- _THE TASK_: In the records below, find the line that contains "yellow cross: (73, 59) -> (185, 151), moved" and the line that contains "blue circle: (168, 92) -> (215, 131), moved". Set down exactly those lines and every line between them, and nothing more.

Data excerpts

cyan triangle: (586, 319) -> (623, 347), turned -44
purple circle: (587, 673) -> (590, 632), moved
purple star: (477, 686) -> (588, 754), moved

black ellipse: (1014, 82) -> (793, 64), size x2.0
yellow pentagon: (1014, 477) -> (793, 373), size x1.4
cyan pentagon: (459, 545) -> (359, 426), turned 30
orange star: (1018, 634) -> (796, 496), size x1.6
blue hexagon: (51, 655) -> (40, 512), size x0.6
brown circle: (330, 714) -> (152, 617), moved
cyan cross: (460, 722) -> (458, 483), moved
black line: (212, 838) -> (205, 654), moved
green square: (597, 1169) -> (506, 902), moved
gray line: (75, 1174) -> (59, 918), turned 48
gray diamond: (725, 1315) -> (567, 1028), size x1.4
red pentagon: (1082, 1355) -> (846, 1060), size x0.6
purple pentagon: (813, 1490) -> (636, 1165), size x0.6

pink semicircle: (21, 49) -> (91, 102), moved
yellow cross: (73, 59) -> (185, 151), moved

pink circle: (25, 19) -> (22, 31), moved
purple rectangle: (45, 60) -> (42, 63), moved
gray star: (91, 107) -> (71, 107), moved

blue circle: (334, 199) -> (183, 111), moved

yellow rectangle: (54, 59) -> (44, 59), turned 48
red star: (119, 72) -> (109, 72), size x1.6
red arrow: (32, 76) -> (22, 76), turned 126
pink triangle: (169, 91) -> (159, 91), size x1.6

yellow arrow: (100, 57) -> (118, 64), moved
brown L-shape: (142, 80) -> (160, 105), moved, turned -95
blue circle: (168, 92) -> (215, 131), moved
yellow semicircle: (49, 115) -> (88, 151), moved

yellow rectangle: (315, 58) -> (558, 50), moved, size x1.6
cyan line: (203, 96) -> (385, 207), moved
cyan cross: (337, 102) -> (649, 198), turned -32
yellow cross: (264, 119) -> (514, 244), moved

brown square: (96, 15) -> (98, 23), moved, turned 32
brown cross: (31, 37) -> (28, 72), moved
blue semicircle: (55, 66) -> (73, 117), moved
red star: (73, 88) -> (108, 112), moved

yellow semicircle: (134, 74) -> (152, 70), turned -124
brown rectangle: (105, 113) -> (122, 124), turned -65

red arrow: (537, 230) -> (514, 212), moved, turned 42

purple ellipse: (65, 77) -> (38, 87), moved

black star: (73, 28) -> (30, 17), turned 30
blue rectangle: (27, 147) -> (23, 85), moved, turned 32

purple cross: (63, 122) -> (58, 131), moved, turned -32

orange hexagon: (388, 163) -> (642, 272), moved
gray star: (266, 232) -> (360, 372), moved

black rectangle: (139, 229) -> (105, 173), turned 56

- _EXPECTED ANSWER_:
yellow cross: (73, 59) -> (185, 151), moved

pink circle: (25, 19) -> (22, 31), moved
purple rectangle: (45, 60) -> (42, 63), moved
gray star: (91, 107) -> (71, 107), moved

blue circle: (334, 199) -> (183, 111), moved

yellow rectangle: (54, 59) -> (44, 59), turned 48
red star: (119, 72) -> (109, 72), size x1.6
red arrow: (32, 76) -> (22, 76), turned 126
pink triangle: (169, 91) -> (159, 91), size x1.6

yellow arrow: (100, 57) -> (118, 64), moved
brown L-shape: (142, 80) -> (160, 105), moved, turned -95
blue circle: (168, 92) -> (215, 131), moved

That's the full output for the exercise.